Work out how many lines in the following entries contain the string "diode", and write only that number.

◆ **Before-and-after change data**
··········

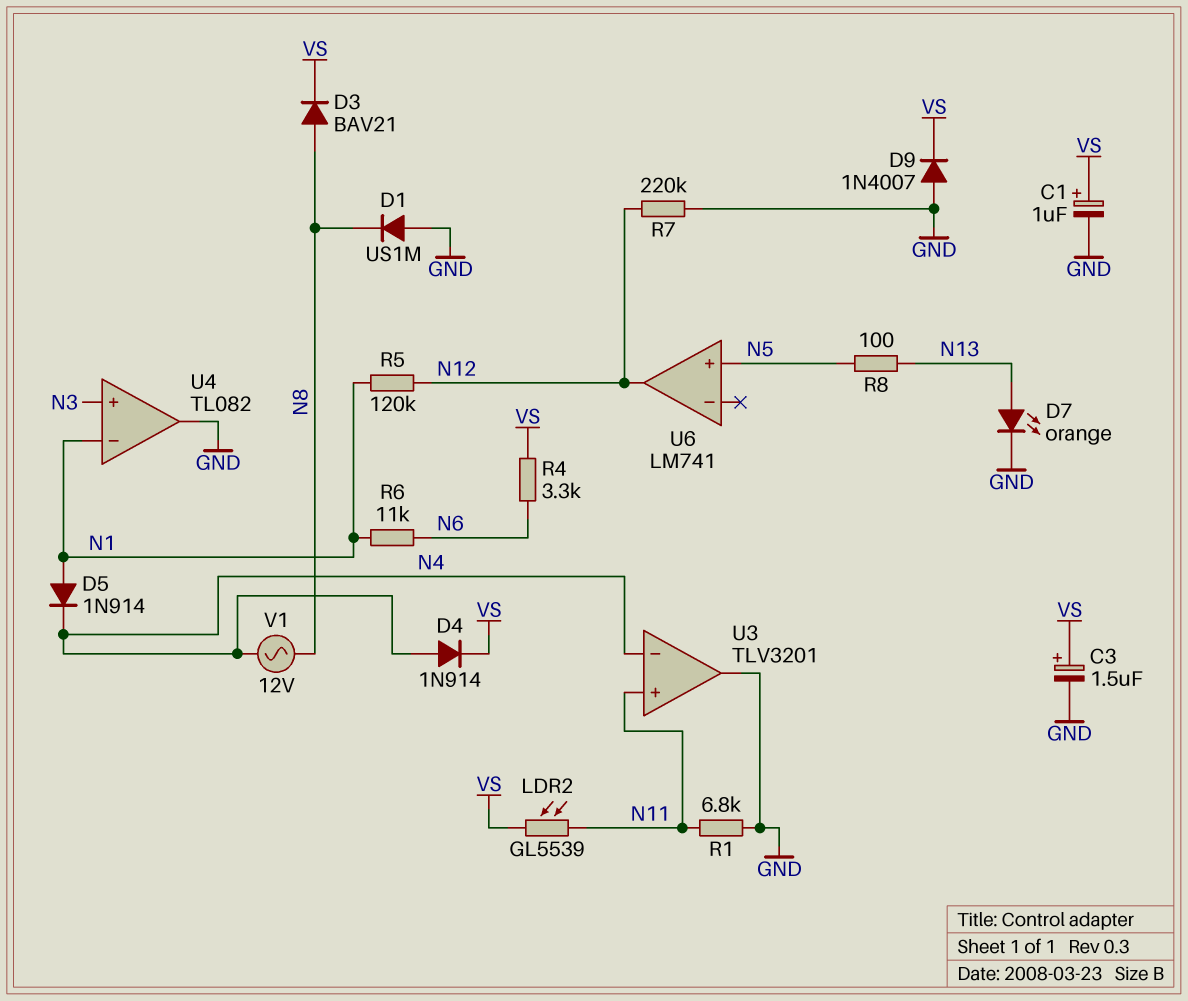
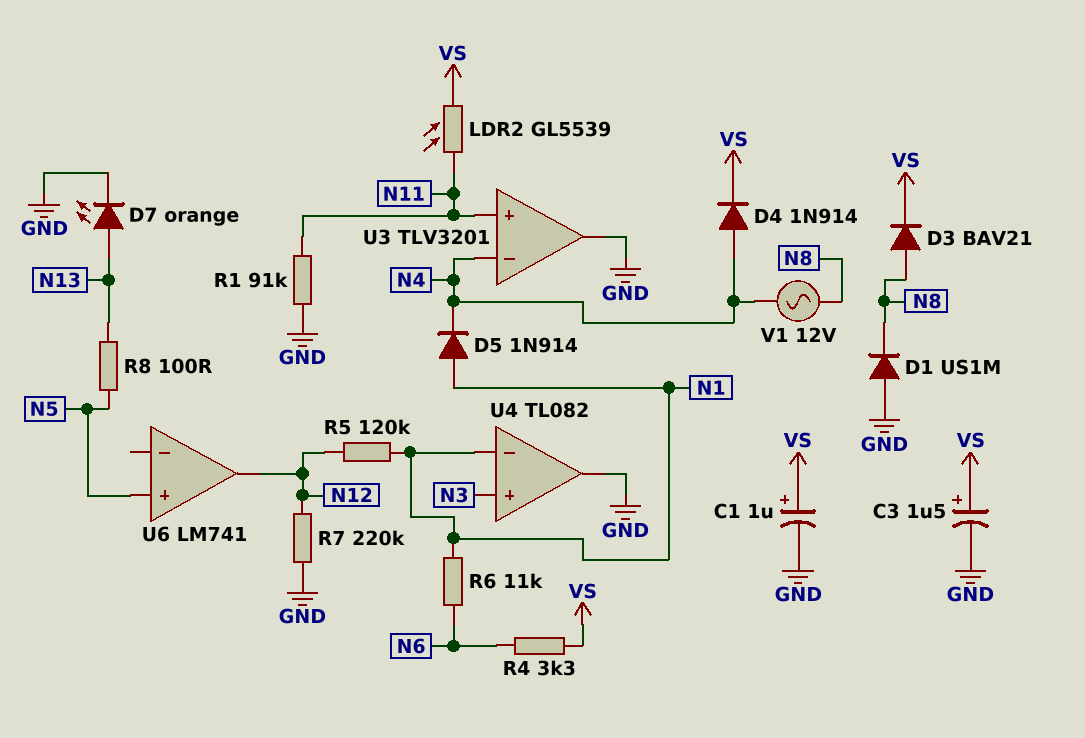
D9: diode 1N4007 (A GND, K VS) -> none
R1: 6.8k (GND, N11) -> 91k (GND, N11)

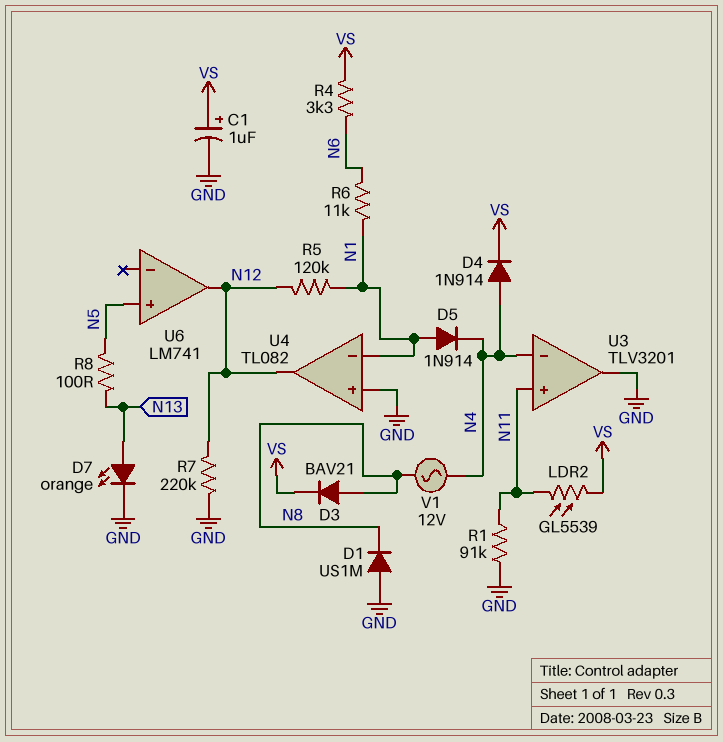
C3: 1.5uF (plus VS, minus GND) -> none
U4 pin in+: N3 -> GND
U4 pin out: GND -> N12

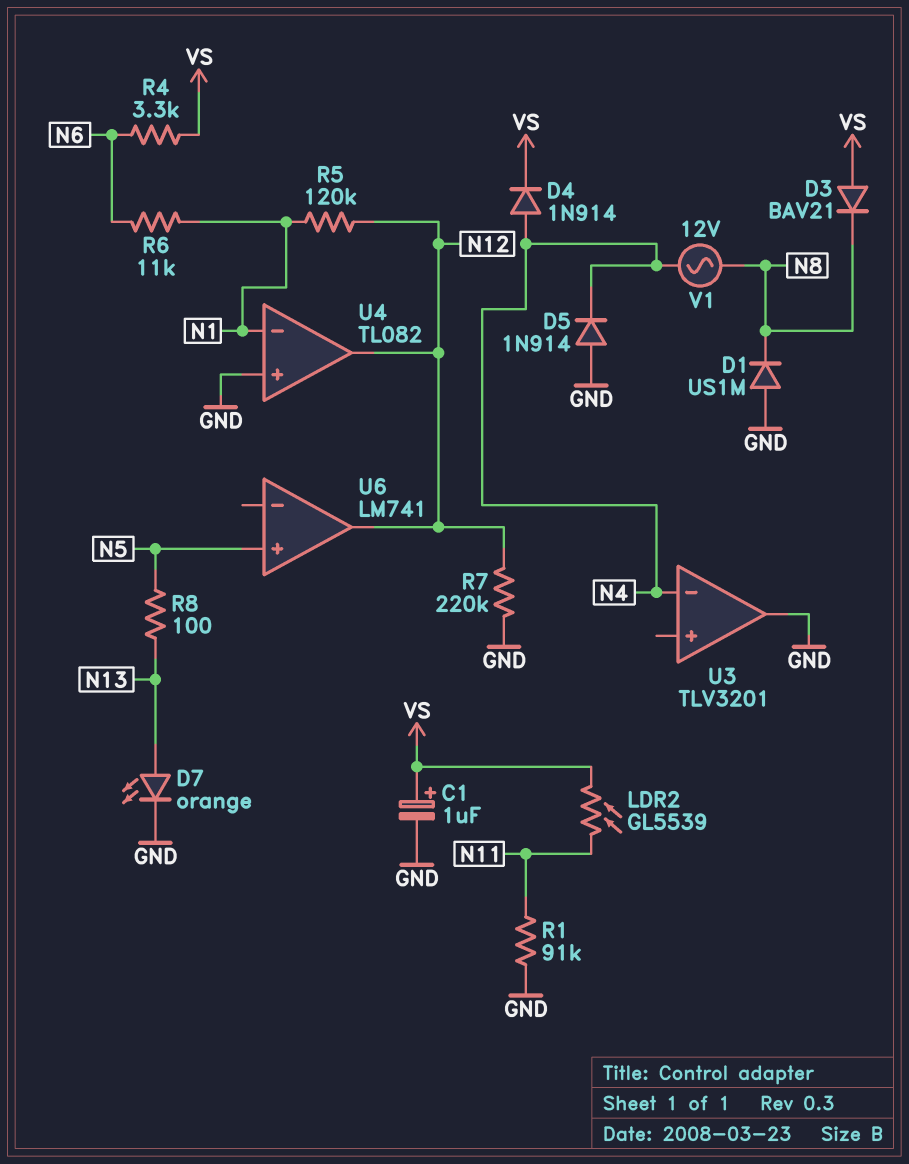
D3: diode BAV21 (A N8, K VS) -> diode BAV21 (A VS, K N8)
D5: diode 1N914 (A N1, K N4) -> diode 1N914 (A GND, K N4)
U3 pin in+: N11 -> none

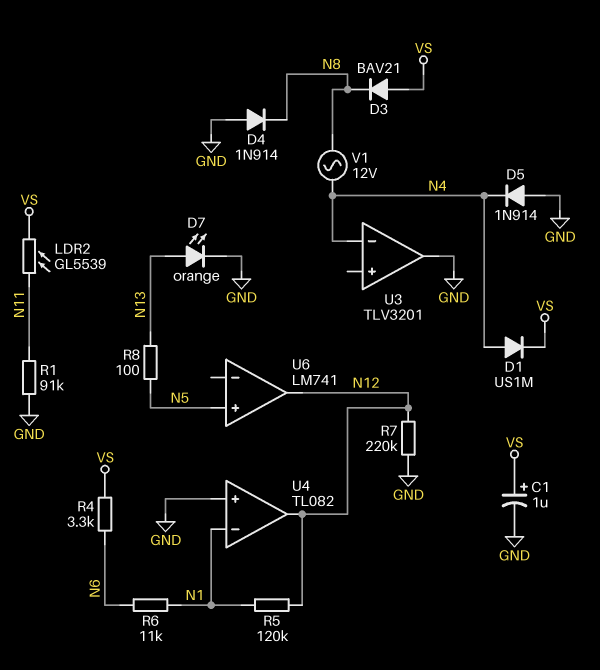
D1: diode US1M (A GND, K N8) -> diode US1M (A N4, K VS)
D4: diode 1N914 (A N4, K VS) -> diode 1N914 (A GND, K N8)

··········

◆ **ANSWER TO THIS PROBLEM**
5